### [TASK PROMPT]
Return all of the following data verbatim, line for line, with no alterations.

Begin

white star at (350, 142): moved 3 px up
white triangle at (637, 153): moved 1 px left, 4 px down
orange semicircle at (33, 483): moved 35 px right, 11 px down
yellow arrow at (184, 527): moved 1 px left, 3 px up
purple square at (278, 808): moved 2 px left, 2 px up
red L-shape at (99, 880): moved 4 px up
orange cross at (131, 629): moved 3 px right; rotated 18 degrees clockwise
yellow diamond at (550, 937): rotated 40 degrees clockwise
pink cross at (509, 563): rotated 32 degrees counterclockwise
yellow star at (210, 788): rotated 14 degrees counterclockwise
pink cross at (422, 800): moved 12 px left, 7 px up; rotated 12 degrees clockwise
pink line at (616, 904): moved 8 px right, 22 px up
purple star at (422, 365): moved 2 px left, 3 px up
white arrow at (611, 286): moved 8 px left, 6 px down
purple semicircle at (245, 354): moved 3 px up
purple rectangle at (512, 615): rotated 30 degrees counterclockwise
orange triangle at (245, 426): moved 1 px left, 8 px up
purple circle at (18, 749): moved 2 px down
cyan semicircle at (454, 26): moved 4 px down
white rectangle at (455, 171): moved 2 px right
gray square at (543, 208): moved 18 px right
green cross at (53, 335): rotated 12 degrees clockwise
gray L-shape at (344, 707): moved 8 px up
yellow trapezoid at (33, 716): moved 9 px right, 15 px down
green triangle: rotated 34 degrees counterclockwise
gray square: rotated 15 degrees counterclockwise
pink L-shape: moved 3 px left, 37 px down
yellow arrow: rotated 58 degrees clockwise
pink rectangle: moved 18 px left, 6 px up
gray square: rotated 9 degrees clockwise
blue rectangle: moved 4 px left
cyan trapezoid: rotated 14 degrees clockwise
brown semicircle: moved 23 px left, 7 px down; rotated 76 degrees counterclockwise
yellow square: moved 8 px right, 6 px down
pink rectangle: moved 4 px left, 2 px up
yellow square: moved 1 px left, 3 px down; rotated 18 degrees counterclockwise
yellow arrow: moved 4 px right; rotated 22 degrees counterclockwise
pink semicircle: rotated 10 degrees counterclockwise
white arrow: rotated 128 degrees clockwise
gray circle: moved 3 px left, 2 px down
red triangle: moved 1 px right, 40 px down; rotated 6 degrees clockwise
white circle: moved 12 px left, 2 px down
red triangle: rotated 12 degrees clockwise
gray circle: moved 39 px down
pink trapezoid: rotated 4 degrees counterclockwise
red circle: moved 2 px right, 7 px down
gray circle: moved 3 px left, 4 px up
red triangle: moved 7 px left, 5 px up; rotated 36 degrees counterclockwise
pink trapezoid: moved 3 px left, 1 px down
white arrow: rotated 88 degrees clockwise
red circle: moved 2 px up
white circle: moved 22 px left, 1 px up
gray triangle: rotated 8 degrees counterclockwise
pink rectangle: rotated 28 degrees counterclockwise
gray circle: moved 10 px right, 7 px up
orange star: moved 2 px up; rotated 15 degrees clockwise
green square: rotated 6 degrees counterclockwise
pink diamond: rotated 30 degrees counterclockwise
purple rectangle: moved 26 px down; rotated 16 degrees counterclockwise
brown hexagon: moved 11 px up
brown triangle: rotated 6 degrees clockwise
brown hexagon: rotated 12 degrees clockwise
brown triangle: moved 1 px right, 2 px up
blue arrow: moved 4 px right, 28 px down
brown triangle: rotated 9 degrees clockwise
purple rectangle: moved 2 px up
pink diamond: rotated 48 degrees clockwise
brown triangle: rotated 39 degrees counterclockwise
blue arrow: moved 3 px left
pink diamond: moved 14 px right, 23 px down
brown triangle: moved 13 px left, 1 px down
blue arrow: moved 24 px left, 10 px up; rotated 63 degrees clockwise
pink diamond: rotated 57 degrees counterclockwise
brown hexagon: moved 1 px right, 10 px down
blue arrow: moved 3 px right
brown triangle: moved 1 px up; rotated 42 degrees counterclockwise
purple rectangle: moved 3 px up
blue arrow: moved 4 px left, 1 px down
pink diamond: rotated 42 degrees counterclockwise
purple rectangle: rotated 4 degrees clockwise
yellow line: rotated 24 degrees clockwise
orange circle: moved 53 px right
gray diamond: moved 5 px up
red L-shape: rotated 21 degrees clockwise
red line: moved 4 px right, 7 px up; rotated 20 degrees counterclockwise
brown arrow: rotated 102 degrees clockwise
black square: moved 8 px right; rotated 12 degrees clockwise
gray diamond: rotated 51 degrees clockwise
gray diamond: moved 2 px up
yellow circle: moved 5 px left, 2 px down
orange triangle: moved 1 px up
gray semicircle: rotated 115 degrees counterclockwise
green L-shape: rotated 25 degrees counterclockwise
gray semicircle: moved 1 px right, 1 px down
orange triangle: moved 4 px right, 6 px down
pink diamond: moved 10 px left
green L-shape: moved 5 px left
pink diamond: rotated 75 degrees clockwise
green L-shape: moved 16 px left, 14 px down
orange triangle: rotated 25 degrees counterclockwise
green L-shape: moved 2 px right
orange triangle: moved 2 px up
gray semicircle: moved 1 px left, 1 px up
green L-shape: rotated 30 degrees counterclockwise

End

### [FINISHED ANSWER]
white star at (350, 142): moved 3 px up
white triangle at (637, 153): moved 1 px left, 4 px down
orange semicircle at (33, 483): moved 35 px right, 11 px down
yellow arrow at (184, 527): moved 1 px left, 3 px up
purple square at (278, 808): moved 2 px left, 2 px up
red L-shape at (99, 880): moved 4 px up
orange cross at (131, 629): moved 3 px right; rotated 18 degrees clockwise
yellow diamond at (550, 937): rotated 40 degrees clockwise
pink cross at (509, 563): rotated 32 degrees counterclockwise
yellow star at (210, 788): rotated 14 degrees counterclockwise
pink cross at (422, 800): moved 12 px left, 7 px up; rotated 12 degrees clockwise
pink line at (616, 904): moved 8 px right, 22 px up
purple star at (422, 365): moved 2 px left, 3 px up
white arrow at (611, 286): moved 8 px left, 6 px down
purple semicircle at (245, 354): moved 3 px up
purple rectangle at (512, 615): rotated 30 degrees counterclockwise
orange triangle at (245, 426): moved 1 px left, 8 px up
purple circle at (18, 749): moved 2 px down
cyan semicircle at (454, 26): moved 4 px down
white rectangle at (455, 171): moved 2 px right
gray square at (543, 208): moved 18 px right
green cross at (53, 335): rotated 12 degrees clockwise
gray L-shape at (344, 707): moved 8 px up
yellow trapezoid at (33, 716): moved 9 px right, 15 px down
green triangle: rotated 34 degrees counterclockwise
gray square: rotated 15 degrees counterclockwise
pink L-shape: moved 3 px left, 37 px down
yellow arrow: rotated 58 degrees clockwise
pink rectangle: moved 18 px left, 6 px up
gray square: rotated 9 degrees clockwise
blue rectangle: moved 4 px left
cyan trapezoid: rotated 14 degrees clockwise
brown semicircle: moved 23 px left, 7 px down; rotated 76 degrees counterclockwise
yellow square: moved 8 px right, 6 px down
pink rectangle: moved 4 px left, 2 px up
yellow square: moved 1 px left, 3 px down; rotated 18 degrees counterclockwise
yellow arrow: moved 4 px right; rotated 22 degrees counterclockwise
pink semicircle: rotated 10 degrees counterclockwise
white arrow: rotated 128 degrees clockwise
gray circle: moved 3 px left, 2 px down
red triangle: moved 1 px right, 40 px down; rotated 6 degrees clockwise
white circle: moved 12 px left, 2 px down
red triangle: rotated 12 degrees clockwise
gray circle: moved 39 px down
pink trapezoid: rotated 4 degrees counterclockwise
red circle: moved 2 px right, 7 px down
gray circle: moved 3 px left, 4 px up
red triangle: moved 7 px left, 5 px up; rotated 36 degrees counterclockwise
pink trapezoid: moved 3 px left, 1 px down
white arrow: rotated 88 degrees clockwise
red circle: moved 2 px up
white circle: moved 22 px left, 1 px up
gray triangle: rotated 8 degrees counterclockwise
pink rectangle: rotated 28 degrees counterclockwise
gray circle: moved 10 px right, 7 px up
orange star: moved 2 px up; rotated 15 degrees clockwise
green square: rotated 6 degrees counterclockwise
pink diamond: rotated 30 degrees counterclockwise
purple rectangle: moved 26 px down; rotated 16 degrees counterclockwise
brown hexagon: moved 11 px up
brown triangle: rotated 6 degrees clockwise
brown hexagon: rotated 12 degrees clockwise
brown triangle: moved 1 px right, 2 px up
blue arrow: moved 4 px right, 28 px down
brown triangle: rotated 9 degrees clockwise
purple rectangle: moved 2 px up
pink diamond: rotated 48 degrees clockwise
brown triangle: rotated 39 degrees counterclockwise
blue arrow: moved 3 px left
pink diamond: moved 14 px right, 23 px down
brown triangle: moved 13 px left, 1 px down
blue arrow: moved 24 px left, 10 px up; rotated 63 degrees clockwise
pink diamond: rotated 57 degrees counterclockwise
brown hexagon: moved 1 px right, 10 px down
blue arrow: moved 3 px right
brown triangle: moved 1 px up; rotated 42 degrees counterclockwise
purple rectangle: moved 3 px up
blue arrow: moved 4 px left, 1 px down
pink diamond: rotated 42 degrees counterclockwise
purple rectangle: rotated 4 degrees clockwise
yellow line: rotated 24 degrees clockwise
orange circle: moved 53 px right
gray diamond: moved 5 px up
red L-shape: rotated 21 degrees clockwise
red line: moved 4 px right, 7 px up; rotated 20 degrees counterclockwise
brown arrow: rotated 102 degrees clockwise
black square: moved 8 px right; rotated 12 degrees clockwise
gray diamond: rotated 51 degrees clockwise
gray diamond: moved 2 px up
yellow circle: moved 5 px left, 2 px down
orange triangle: moved 1 px up
gray semicircle: rotated 115 degrees counterclockwise
green L-shape: rotated 25 degrees counterclockwise
gray semicircle: moved 1 px right, 1 px down
orange triangle: moved 4 px right, 6 px down
pink diamond: moved 10 px left
green L-shape: moved 5 px left
pink diamond: rotated 75 degrees clockwise
green L-shape: moved 16 px left, 14 px down
orange triangle: rotated 25 degrees counterclockwise
green L-shape: moved 2 px right
orange triangle: moved 2 px up
gray semicircle: moved 1 px left, 1 px up
green L-shape: rotated 30 degrees counterclockwise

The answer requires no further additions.